[Records contained in a dataset]
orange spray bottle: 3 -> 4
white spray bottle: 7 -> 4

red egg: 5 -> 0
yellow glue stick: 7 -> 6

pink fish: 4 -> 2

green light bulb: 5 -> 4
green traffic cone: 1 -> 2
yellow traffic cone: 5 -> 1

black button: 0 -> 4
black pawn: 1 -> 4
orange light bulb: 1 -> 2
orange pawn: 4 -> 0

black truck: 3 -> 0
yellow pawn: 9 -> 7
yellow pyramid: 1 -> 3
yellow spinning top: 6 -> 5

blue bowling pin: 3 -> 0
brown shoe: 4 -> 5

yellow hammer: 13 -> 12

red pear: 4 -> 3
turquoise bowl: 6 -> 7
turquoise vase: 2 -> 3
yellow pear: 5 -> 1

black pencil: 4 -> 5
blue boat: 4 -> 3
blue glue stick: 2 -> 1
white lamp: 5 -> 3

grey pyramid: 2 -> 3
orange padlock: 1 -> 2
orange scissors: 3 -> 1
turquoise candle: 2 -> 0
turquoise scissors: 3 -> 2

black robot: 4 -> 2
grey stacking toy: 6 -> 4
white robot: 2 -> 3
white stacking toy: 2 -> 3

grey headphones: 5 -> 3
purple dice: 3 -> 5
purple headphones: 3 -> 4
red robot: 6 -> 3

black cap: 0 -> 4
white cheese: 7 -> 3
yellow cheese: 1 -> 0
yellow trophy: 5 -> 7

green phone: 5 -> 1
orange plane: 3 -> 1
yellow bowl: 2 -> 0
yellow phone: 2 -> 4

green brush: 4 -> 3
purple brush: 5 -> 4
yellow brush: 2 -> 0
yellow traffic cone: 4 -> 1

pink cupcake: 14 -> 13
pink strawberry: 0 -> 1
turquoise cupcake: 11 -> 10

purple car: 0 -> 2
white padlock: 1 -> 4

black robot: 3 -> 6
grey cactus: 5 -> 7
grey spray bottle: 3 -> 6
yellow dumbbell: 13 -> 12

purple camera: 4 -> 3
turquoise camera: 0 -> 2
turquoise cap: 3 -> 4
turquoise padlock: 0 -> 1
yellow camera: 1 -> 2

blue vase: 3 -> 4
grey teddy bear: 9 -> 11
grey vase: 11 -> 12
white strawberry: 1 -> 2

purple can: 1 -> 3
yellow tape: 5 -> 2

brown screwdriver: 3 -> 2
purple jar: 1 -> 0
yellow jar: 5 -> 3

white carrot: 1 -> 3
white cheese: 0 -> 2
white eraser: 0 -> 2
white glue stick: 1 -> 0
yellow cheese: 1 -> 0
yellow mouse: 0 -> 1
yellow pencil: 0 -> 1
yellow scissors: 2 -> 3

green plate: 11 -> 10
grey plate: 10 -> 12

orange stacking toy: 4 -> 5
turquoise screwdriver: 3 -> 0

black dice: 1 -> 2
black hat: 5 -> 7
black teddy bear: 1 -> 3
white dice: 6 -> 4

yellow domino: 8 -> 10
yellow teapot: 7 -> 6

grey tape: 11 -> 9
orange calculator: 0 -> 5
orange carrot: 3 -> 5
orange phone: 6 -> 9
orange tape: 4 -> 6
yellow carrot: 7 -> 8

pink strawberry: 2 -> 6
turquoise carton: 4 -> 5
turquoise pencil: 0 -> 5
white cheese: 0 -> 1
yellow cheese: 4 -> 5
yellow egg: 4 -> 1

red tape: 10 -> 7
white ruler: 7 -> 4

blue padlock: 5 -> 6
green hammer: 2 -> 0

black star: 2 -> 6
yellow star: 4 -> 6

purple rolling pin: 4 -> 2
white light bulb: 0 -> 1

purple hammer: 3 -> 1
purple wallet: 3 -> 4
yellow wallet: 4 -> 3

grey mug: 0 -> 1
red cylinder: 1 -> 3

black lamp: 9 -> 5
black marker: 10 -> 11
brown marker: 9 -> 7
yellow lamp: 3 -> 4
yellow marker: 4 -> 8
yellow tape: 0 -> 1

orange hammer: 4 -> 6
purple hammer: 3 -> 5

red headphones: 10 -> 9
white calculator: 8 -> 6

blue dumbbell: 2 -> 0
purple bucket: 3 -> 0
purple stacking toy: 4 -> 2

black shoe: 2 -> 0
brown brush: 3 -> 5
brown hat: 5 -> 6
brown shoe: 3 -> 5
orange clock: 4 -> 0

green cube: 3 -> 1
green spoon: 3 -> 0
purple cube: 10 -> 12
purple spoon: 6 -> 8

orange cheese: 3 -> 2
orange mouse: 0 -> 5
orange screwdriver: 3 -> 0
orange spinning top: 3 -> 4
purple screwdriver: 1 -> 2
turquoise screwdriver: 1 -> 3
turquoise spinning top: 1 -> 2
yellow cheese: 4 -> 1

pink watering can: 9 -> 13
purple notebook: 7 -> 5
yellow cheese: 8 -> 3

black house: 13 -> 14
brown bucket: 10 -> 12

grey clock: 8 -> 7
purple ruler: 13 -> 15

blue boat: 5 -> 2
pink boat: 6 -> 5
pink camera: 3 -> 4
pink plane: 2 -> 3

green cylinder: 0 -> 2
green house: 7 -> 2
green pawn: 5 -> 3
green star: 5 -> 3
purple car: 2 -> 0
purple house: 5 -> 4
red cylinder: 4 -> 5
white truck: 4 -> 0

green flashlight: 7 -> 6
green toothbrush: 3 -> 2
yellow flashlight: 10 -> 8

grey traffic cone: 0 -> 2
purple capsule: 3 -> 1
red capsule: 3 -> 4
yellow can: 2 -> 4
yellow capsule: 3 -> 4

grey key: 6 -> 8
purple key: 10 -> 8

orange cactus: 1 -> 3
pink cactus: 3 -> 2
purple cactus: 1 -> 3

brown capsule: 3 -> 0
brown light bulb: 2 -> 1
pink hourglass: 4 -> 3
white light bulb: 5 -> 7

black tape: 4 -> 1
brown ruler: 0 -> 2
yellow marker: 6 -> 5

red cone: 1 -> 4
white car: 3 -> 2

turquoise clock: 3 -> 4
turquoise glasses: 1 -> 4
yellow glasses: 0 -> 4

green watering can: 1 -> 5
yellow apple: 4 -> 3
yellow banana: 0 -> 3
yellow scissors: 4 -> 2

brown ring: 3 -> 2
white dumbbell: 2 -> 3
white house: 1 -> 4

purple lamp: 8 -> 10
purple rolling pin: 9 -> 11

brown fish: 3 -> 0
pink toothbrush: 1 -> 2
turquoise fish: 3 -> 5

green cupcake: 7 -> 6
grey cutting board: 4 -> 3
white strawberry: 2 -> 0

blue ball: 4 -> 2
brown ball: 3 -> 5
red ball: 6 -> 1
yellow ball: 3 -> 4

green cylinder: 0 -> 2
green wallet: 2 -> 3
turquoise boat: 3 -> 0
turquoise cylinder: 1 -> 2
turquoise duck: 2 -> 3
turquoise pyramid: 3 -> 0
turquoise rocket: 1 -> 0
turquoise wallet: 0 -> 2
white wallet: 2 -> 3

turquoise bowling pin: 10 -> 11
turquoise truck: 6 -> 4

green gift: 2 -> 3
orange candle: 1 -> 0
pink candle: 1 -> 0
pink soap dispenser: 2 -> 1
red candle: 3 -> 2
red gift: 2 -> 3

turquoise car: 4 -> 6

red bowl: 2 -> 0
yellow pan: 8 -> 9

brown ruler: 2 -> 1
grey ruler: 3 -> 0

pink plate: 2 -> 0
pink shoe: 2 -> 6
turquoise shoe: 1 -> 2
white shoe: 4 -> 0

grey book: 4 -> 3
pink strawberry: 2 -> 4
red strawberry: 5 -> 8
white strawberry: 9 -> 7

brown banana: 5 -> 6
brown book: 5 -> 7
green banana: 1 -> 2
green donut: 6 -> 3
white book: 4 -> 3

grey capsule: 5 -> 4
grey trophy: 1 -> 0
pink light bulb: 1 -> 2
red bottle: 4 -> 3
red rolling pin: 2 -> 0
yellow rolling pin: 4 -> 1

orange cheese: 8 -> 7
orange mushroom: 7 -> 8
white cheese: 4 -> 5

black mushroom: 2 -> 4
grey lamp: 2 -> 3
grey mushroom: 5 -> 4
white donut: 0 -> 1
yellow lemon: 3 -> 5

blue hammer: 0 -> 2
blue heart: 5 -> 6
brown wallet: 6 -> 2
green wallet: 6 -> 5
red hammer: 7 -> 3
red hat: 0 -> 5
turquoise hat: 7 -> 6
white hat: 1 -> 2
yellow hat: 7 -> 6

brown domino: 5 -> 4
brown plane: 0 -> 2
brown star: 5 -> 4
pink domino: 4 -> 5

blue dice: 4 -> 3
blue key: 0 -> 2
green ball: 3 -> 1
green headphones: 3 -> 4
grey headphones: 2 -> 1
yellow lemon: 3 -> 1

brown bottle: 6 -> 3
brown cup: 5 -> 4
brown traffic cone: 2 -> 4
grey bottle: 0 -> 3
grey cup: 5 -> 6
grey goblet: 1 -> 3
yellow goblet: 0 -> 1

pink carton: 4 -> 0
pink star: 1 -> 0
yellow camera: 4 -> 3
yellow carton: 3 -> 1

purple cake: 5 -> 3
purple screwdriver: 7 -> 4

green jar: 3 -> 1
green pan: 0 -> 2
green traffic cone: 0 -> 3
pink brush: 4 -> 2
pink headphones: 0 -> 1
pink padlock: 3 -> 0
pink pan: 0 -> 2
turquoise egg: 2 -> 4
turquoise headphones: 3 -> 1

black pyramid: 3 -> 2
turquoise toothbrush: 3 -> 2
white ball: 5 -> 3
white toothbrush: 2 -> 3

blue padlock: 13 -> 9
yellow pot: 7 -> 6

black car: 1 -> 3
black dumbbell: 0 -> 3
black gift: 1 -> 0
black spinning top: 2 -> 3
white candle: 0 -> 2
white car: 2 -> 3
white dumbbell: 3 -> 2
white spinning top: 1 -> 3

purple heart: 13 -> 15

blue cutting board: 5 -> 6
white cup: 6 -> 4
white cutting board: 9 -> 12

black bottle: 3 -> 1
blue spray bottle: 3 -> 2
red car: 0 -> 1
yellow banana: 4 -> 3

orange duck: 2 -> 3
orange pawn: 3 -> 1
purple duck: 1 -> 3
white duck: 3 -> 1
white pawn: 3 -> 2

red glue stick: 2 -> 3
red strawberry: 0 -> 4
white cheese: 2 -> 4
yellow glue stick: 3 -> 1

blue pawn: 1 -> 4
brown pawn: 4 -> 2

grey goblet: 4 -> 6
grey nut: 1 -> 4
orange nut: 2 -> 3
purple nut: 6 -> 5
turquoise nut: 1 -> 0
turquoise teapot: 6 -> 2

Task to complete:
Stop after the line containing "orange stacking toy: 4 -> 5": print exactly the lines from the start of the entries above up to it, that line included.

Output of the task:
orange spray bottle: 3 -> 4
white spray bottle: 7 -> 4

red egg: 5 -> 0
yellow glue stick: 7 -> 6

pink fish: 4 -> 2

green light bulb: 5 -> 4
green traffic cone: 1 -> 2
yellow traffic cone: 5 -> 1

black button: 0 -> 4
black pawn: 1 -> 4
orange light bulb: 1 -> 2
orange pawn: 4 -> 0

black truck: 3 -> 0
yellow pawn: 9 -> 7
yellow pyramid: 1 -> 3
yellow spinning top: 6 -> 5

blue bowling pin: 3 -> 0
brown shoe: 4 -> 5

yellow hammer: 13 -> 12

red pear: 4 -> 3
turquoise bowl: 6 -> 7
turquoise vase: 2 -> 3
yellow pear: 5 -> 1

black pencil: 4 -> 5
blue boat: 4 -> 3
blue glue stick: 2 -> 1
white lamp: 5 -> 3

grey pyramid: 2 -> 3
orange padlock: 1 -> 2
orange scissors: 3 -> 1
turquoise candle: 2 -> 0
turquoise scissors: 3 -> 2

black robot: 4 -> 2
grey stacking toy: 6 -> 4
white robot: 2 -> 3
white stacking toy: 2 -> 3

grey headphones: 5 -> 3
purple dice: 3 -> 5
purple headphones: 3 -> 4
red robot: 6 -> 3

black cap: 0 -> 4
white cheese: 7 -> 3
yellow cheese: 1 -> 0
yellow trophy: 5 -> 7

green phone: 5 -> 1
orange plane: 3 -> 1
yellow bowl: 2 -> 0
yellow phone: 2 -> 4

green brush: 4 -> 3
purple brush: 5 -> 4
yellow brush: 2 -> 0
yellow traffic cone: 4 -> 1

pink cupcake: 14 -> 13
pink strawberry: 0 -> 1
turquoise cupcake: 11 -> 10

purple car: 0 -> 2
white padlock: 1 -> 4

black robot: 3 -> 6
grey cactus: 5 -> 7
grey spray bottle: 3 -> 6
yellow dumbbell: 13 -> 12

purple camera: 4 -> 3
turquoise camera: 0 -> 2
turquoise cap: 3 -> 4
turquoise padlock: 0 -> 1
yellow camera: 1 -> 2

blue vase: 3 -> 4
grey teddy bear: 9 -> 11
grey vase: 11 -> 12
white strawberry: 1 -> 2

purple can: 1 -> 3
yellow tape: 5 -> 2

brown screwdriver: 3 -> 2
purple jar: 1 -> 0
yellow jar: 5 -> 3

white carrot: 1 -> 3
white cheese: 0 -> 2
white eraser: 0 -> 2
white glue stick: 1 -> 0
yellow cheese: 1 -> 0
yellow mouse: 0 -> 1
yellow pencil: 0 -> 1
yellow scissors: 2 -> 3

green plate: 11 -> 10
grey plate: 10 -> 12

orange stacking toy: 4 -> 5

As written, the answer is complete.